- _Problem description_:
Write out, word for word, the part of the listing below that opens with the line containing "C10: none -> 22uF (plus XO, minus XI)" and closes with the line containing "L1: 330uH (MID, VOL) -> 10uH (MID, VOL)", keeping both of those lines and adding no others.

### Provided records

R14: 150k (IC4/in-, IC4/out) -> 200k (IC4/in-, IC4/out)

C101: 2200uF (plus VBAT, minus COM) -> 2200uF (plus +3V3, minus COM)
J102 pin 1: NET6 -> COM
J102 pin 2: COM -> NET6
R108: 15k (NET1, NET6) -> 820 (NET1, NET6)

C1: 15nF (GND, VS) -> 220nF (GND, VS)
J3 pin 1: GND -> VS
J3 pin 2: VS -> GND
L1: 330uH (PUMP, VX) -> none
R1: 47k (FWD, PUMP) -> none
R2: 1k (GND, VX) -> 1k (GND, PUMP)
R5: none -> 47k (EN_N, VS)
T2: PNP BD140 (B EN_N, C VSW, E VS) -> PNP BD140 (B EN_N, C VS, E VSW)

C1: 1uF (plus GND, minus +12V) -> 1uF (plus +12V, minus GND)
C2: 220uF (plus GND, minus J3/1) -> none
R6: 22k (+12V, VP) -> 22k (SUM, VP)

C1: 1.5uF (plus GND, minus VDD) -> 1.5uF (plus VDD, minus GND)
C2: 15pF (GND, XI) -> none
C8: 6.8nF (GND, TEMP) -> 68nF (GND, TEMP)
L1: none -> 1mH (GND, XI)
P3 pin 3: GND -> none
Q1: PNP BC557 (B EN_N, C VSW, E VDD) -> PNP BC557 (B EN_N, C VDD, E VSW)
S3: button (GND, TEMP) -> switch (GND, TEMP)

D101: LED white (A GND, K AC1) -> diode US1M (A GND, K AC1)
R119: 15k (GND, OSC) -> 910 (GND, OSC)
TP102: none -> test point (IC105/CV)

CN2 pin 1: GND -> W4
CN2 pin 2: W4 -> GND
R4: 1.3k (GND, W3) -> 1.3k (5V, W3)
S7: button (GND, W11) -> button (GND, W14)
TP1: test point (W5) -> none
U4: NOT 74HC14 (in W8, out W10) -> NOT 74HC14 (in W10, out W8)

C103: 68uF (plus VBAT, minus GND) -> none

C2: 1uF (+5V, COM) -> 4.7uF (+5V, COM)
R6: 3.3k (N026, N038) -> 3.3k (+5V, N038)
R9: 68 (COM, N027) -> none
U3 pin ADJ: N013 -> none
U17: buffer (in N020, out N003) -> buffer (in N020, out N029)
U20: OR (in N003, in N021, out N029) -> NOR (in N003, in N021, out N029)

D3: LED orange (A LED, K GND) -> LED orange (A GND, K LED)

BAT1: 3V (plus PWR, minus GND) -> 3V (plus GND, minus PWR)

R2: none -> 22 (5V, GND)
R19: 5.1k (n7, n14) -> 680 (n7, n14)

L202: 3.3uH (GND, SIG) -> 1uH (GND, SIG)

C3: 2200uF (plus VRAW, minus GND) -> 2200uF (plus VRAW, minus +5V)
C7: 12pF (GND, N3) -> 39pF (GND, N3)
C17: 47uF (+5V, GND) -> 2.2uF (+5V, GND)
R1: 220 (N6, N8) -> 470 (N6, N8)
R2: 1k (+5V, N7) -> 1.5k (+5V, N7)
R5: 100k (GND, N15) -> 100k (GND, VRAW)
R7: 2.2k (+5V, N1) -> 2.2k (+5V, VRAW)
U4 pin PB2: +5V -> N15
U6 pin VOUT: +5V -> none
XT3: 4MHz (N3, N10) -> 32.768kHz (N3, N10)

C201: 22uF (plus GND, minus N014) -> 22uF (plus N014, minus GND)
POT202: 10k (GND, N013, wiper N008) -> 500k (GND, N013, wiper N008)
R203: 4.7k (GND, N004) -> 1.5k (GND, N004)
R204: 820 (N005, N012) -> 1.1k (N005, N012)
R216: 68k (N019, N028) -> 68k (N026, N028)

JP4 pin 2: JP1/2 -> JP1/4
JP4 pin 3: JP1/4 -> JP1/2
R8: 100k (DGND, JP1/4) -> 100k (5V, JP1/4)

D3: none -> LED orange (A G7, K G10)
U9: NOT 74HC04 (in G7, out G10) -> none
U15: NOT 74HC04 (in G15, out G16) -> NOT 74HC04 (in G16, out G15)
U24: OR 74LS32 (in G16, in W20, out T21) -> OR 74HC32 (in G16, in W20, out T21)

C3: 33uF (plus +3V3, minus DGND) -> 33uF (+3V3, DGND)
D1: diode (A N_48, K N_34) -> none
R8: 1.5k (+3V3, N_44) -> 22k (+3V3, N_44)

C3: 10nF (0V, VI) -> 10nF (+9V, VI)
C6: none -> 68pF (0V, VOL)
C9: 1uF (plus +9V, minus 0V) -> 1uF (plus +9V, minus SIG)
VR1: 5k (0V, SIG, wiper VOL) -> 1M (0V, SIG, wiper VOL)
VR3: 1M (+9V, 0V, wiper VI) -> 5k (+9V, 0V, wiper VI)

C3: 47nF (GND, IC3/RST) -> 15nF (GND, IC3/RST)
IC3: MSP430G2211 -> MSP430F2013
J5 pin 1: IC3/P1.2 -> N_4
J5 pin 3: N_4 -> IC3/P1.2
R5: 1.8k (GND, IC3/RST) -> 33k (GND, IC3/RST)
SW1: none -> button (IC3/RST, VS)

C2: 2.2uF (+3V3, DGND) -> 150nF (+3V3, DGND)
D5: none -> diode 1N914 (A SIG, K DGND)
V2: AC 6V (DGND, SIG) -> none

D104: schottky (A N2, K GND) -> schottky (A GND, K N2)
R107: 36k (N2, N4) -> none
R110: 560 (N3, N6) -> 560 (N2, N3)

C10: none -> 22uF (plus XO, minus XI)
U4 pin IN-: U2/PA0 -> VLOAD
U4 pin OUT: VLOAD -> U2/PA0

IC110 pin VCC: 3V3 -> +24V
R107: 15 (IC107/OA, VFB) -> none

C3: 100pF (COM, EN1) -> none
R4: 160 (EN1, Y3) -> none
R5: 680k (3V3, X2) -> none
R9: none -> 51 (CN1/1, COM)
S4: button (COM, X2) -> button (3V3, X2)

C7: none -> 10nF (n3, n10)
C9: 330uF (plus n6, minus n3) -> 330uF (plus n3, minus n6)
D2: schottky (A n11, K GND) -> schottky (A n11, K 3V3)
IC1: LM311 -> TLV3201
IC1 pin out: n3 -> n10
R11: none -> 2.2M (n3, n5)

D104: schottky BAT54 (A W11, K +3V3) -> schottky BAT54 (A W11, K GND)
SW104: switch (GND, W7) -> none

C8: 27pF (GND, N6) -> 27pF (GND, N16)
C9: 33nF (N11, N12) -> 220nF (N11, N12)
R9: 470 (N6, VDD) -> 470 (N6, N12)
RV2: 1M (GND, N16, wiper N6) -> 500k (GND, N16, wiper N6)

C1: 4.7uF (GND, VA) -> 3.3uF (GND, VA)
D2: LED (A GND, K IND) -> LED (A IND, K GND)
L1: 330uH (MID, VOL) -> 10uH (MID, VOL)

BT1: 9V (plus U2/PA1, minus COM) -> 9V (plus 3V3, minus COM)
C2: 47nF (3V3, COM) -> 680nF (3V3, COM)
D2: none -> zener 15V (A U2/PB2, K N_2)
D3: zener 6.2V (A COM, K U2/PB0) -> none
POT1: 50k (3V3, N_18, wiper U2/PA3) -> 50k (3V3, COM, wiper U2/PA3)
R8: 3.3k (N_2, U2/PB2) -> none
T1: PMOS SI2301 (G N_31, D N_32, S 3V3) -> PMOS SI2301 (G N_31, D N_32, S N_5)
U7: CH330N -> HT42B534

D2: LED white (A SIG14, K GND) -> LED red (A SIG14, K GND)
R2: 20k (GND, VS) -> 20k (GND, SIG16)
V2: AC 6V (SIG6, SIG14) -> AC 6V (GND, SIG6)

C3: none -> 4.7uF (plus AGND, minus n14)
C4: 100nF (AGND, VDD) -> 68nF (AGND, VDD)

######

- _Exercise output_:
C10: none -> 22uF (plus XO, minus XI)
U4 pin IN-: U2/PA0 -> VLOAD
U4 pin OUT: VLOAD -> U2/PA0

IC110 pin VCC: 3V3 -> +24V
R107: 15 (IC107/OA, VFB) -> none

C3: 100pF (COM, EN1) -> none
R4: 160 (EN1, Y3) -> none
R5: 680k (3V3, X2) -> none
R9: none -> 51 (CN1/1, COM)
S4: button (COM, X2) -> button (3V3, X2)

C7: none -> 10nF (n3, n10)
C9: 330uF (plus n6, minus n3) -> 330uF (plus n3, minus n6)
D2: schottky (A n11, K GND) -> schottky (A n11, K 3V3)
IC1: LM311 -> TLV3201
IC1 pin out: n3 -> n10
R11: none -> 2.2M (n3, n5)

D104: schottky BAT54 (A W11, K +3V3) -> schottky BAT54 (A W11, K GND)
SW104: switch (GND, W7) -> none

C8: 27pF (GND, N6) -> 27pF (GND, N16)
C9: 33nF (N11, N12) -> 220nF (N11, N12)
R9: 470 (N6, VDD) -> 470 (N6, N12)
RV2: 1M (GND, N16, wiper N6) -> 500k (GND, N16, wiper N6)

C1: 4.7uF (GND, VA) -> 3.3uF (GND, VA)
D2: LED (A GND, K IND) -> LED (A IND, K GND)
L1: 330uH (MID, VOL) -> 10uH (MID, VOL)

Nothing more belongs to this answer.